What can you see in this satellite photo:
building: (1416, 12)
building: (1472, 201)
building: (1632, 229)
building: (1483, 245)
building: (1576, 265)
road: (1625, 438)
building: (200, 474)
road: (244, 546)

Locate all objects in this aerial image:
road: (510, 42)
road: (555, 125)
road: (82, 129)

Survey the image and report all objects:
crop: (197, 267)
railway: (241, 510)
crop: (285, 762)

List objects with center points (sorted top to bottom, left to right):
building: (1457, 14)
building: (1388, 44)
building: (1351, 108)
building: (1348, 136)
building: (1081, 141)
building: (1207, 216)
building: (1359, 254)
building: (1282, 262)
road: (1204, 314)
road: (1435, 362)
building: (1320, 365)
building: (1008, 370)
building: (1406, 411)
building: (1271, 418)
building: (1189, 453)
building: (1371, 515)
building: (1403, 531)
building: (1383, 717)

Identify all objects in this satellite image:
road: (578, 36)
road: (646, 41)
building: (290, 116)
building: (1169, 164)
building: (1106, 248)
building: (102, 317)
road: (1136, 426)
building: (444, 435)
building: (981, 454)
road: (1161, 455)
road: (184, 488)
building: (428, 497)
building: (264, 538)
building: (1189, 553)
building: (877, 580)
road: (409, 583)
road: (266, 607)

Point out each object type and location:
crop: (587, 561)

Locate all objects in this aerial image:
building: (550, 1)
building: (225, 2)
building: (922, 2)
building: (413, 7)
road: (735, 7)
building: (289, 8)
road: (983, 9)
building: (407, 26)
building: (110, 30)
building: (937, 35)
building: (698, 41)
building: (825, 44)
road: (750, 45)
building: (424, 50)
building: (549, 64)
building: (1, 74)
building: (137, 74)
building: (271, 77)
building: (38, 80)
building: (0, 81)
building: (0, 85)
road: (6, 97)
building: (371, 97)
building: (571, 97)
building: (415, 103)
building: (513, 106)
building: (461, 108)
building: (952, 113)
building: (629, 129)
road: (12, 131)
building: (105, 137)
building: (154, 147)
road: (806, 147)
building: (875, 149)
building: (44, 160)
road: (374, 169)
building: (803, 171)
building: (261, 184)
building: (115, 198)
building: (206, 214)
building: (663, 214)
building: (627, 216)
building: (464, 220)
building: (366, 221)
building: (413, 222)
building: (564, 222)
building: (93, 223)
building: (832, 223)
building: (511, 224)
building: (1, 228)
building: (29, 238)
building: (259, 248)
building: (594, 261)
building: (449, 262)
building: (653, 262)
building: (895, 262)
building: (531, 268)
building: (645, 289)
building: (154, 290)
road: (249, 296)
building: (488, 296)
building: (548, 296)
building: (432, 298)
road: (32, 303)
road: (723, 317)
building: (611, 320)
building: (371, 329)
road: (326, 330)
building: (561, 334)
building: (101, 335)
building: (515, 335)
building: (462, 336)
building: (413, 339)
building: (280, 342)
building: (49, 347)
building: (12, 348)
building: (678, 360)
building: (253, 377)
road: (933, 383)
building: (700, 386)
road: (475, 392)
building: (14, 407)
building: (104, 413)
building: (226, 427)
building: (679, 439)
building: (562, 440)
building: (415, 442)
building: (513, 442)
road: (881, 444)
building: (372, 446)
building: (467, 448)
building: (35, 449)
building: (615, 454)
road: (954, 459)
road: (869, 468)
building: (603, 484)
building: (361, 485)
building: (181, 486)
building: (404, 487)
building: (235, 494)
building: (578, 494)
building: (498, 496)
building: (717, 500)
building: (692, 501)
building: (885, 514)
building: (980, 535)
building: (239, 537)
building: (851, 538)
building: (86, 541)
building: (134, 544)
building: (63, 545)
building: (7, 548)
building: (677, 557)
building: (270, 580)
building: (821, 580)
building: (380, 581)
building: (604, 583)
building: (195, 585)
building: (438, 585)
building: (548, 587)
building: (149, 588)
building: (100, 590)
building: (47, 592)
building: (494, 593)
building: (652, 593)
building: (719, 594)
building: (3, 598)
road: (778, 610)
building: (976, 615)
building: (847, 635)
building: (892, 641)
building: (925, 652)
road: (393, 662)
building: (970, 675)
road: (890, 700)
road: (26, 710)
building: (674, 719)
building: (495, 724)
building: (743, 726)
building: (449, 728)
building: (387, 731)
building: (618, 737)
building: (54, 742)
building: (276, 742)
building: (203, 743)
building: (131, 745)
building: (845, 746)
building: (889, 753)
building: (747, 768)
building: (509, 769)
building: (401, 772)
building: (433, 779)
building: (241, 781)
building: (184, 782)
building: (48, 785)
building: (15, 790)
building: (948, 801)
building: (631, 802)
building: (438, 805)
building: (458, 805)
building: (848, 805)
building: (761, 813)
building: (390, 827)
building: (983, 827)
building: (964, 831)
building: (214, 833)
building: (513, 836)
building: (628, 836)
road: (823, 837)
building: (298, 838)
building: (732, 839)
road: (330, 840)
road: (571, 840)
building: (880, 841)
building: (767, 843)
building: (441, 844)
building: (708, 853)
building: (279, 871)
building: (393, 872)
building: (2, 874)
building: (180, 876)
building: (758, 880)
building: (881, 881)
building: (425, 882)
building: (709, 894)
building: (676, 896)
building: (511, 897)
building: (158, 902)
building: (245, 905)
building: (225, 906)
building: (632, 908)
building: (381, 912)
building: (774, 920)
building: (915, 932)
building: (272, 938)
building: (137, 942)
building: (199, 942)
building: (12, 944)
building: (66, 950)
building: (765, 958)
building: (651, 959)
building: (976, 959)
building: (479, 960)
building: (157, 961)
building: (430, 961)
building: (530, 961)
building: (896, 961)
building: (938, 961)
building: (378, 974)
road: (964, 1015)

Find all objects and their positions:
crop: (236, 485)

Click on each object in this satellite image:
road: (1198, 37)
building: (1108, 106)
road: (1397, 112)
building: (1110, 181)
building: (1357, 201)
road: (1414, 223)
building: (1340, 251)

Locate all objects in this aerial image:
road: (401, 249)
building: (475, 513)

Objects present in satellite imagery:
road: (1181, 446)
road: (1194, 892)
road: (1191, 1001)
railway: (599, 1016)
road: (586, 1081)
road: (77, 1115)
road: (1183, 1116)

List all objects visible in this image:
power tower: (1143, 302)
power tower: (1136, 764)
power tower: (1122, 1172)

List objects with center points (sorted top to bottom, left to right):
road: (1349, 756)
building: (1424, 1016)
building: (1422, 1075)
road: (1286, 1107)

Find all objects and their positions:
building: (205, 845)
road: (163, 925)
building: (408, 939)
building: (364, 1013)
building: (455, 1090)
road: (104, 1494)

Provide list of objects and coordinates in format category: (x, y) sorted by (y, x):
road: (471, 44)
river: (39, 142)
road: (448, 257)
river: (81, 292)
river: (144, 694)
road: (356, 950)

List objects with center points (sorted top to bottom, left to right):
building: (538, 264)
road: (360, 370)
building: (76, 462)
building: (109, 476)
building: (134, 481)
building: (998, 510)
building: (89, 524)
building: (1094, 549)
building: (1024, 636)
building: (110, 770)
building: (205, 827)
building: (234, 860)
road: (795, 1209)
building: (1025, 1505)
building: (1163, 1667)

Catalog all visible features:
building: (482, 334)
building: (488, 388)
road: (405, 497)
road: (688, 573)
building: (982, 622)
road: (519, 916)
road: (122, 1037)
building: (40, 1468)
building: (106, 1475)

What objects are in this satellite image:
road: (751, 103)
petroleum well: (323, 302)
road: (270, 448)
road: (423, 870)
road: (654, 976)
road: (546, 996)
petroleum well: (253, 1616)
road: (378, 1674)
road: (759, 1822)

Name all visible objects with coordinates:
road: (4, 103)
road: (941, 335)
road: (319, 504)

..........

(TASK GOAL) Until the last line is reached, keep transcribing the data exactly.

(RESPONSE TO THE TASK)
What can you see in this satellite photo:
building: (1416, 12)
building: (1472, 201)
building: (1632, 229)
building: (1483, 245)
building: (1576, 265)
road: (1625, 438)
building: (200, 474)
road: (244, 546)

Locate all objects in this aerial image:
road: (510, 42)
road: (555, 125)
road: (82, 129)

Survey the image and report all objects:
crop: (197, 267)
railway: (241, 510)
crop: (285, 762)

List objects with center points (sorted top to bottom, left to right):
building: (1457, 14)
building: (1388, 44)
building: (1351, 108)
building: (1348, 136)
building: (1081, 141)
building: (1207, 216)
building: (1359, 254)
building: (1282, 262)
road: (1204, 314)
road: (1435, 362)
building: (1320, 365)
building: (1008, 370)
building: (1406, 411)
building: (1271, 418)
building: (1189, 453)
building: (1371, 515)
building: (1403, 531)
building: (1383, 717)

Identify all objects in this satellite image:
road: (578, 36)
road: (646, 41)
building: (290, 116)
building: (1169, 164)
building: (1106, 248)
building: (102, 317)
road: (1136, 426)
building: (444, 435)
building: (981, 454)
road: (1161, 455)
road: (184, 488)
building: (428, 497)
building: (264, 538)
building: (1189, 553)
building: (877, 580)
road: (409, 583)
road: (266, 607)

Point out each object type and location:
crop: (587, 561)

Locate all objects in this aerial image:
building: (550, 1)
building: (225, 2)
building: (922, 2)
building: (413, 7)
road: (735, 7)
building: (289, 8)
road: (983, 9)
building: (407, 26)
building: (110, 30)
building: (937, 35)
building: (698, 41)
building: (825, 44)
road: (750, 45)
building: (424, 50)
building: (549, 64)
building: (1, 74)
building: (137, 74)
building: (271, 77)
building: (38, 80)
building: (0, 81)
building: (0, 85)
road: (6, 97)
building: (371, 97)
building: (571, 97)
building: (415, 103)
building: (513, 106)
building: (461, 108)
building: (952, 113)
building: (629, 129)
road: (12, 131)
building: (105, 137)
building: (154, 147)
road: (806, 147)
building: (875, 149)
building: (44, 160)
road: (374, 169)
building: (803, 171)
building: (261, 184)
building: (115, 198)
building: (206, 214)
building: (663, 214)
building: (627, 216)
building: (464, 220)
building: (366, 221)
building: (413, 222)
building: (564, 222)
building: (93, 223)
building: (832, 223)
building: (511, 224)
building: (1, 228)
building: (29, 238)
building: (259, 248)
building: (594, 261)
building: (449, 262)
building: (653, 262)
building: (895, 262)
building: (531, 268)
building: (645, 289)
building: (154, 290)
road: (249, 296)
building: (488, 296)
building: (548, 296)
building: (432, 298)
road: (32, 303)
road: (723, 317)
building: (611, 320)
building: (371, 329)
road: (326, 330)
building: (561, 334)
building: (101, 335)
building: (515, 335)
building: (462, 336)
building: (413, 339)
building: (280, 342)
building: (49, 347)
building: (12, 348)
building: (678, 360)
building: (253, 377)
road: (933, 383)
building: (700, 386)
road: (475, 392)
building: (14, 407)
building: (104, 413)
building: (226, 427)
building: (679, 439)
building: (562, 440)
building: (415, 442)
building: (513, 442)
road: (881, 444)
building: (372, 446)
building: (467, 448)
building: (35, 449)
building: (615, 454)
road: (954, 459)
road: (869, 468)
building: (603, 484)
building: (361, 485)
building: (181, 486)
building: (404, 487)
building: (235, 494)
building: (578, 494)
building: (498, 496)
building: (717, 500)
building: (692, 501)
building: (885, 514)
building: (980, 535)
building: (239, 537)
building: (851, 538)
building: (86, 541)
building: (134, 544)
building: (63, 545)
building: (7, 548)
building: (677, 557)
building: (270, 580)
building: (821, 580)
building: (380, 581)
building: (604, 583)
building: (195, 585)
building: (438, 585)
building: (548, 587)
building: (149, 588)
building: (100, 590)
building: (47, 592)
building: (494, 593)
building: (652, 593)
building: (719, 594)
building: (3, 598)
road: (778, 610)
building: (976, 615)
building: (847, 635)
building: (892, 641)
building: (925, 652)
road: (393, 662)
building: (970, 675)
road: (890, 700)
road: (26, 710)
building: (674, 719)
building: (495, 724)
building: (743, 726)
building: (449, 728)
building: (387, 731)
building: (618, 737)
building: (54, 742)
building: (276, 742)
building: (203, 743)
building: (131, 745)
building: (845, 746)
building: (889, 753)
building: (747, 768)
building: (509, 769)
building: (401, 772)
building: (433, 779)
building: (241, 781)
building: (184, 782)
building: (48, 785)
building: (15, 790)
building: (948, 801)
building: (631, 802)
building: (438, 805)
building: (458, 805)
building: (848, 805)
building: (761, 813)
building: (390, 827)
building: (983, 827)
building: (964, 831)
building: (214, 833)
building: (513, 836)
building: (628, 836)
road: (823, 837)
building: (298, 838)
building: (732, 839)
road: (330, 840)
road: (571, 840)
building: (880, 841)
building: (767, 843)
building: (441, 844)
building: (708, 853)
building: (279, 871)
building: (393, 872)
building: (2, 874)
building: (180, 876)
building: (758, 880)
building: (881, 881)
building: (425, 882)
building: (709, 894)
building: (676, 896)
building: (511, 897)
building: (158, 902)
building: (245, 905)
building: (225, 906)
building: (632, 908)
building: (381, 912)
building: (774, 920)
building: (915, 932)
building: (272, 938)
building: (137, 942)
building: (199, 942)
building: (12, 944)
building: (66, 950)
building: (765, 958)
building: (651, 959)
building: (976, 959)
building: (479, 960)
building: (157, 961)
building: (430, 961)
building: (530, 961)
building: (896, 961)
building: (938, 961)
building: (378, 974)
road: (964, 1015)

Find all objects and their positions:
crop: (236, 485)

Click on each object in this satellite image:
road: (1198, 37)
building: (1108, 106)
road: (1397, 112)
building: (1110, 181)
building: (1357, 201)
road: (1414, 223)
building: (1340, 251)

Locate all objects in this aerial image:
road: (401, 249)
building: (475, 513)

Objects present in satellite imagery:
road: (1181, 446)
road: (1194, 892)
road: (1191, 1001)
railway: (599, 1016)
road: (586, 1081)
road: (77, 1115)
road: (1183, 1116)

List all objects visible in this image:
power tower: (1143, 302)
power tower: (1136, 764)
power tower: (1122, 1172)

List objects with center points (sorted top to bottom, left to right):
road: (1349, 756)
building: (1424, 1016)
building: (1422, 1075)
road: (1286, 1107)

Find all objects and their positions:
building: (205, 845)
road: (163, 925)
building: (408, 939)
building: (364, 1013)
building: (455, 1090)
road: (104, 1494)

Provide list of objects and coordinates in format category: (x, y) sorted by (y, x):
road: (471, 44)
river: (39, 142)
road: (448, 257)
river: (81, 292)
river: (144, 694)
road: (356, 950)

List objects with center points (sorted top to bottom, left to right):
building: (538, 264)
road: (360, 370)
building: (76, 462)
building: (109, 476)
building: (134, 481)
building: (998, 510)
building: (89, 524)
building: (1094, 549)
building: (1024, 636)
building: (110, 770)
building: (205, 827)
building: (234, 860)
road: (795, 1209)
building: (1025, 1505)
building: (1163, 1667)

Catalog all visible features:
building: (482, 334)
building: (488, 388)
road: (405, 497)
road: (688, 573)
building: (982, 622)
road: (519, 916)
road: (122, 1037)
building: (40, 1468)
building: (106, 1475)

What objects are in this satellite image:
road: (751, 103)
petroleum well: (323, 302)
road: (270, 448)
road: (423, 870)
road: (654, 976)
road: (546, 996)
petroleum well: (253, 1616)
road: (378, 1674)
road: (759, 1822)

Name all visible objects with coordinates:
road: (4, 103)
road: (941, 335)
road: (319, 504)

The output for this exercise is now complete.